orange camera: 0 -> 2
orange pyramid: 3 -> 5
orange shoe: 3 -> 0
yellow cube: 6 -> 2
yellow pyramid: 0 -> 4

§ **Your goal**
Every record must appear in the answer exactly as written.

§ **Reply to the task**
orange camera: 0 -> 2
orange pyramid: 3 -> 5
orange shoe: 3 -> 0
yellow cube: 6 -> 2
yellow pyramid: 0 -> 4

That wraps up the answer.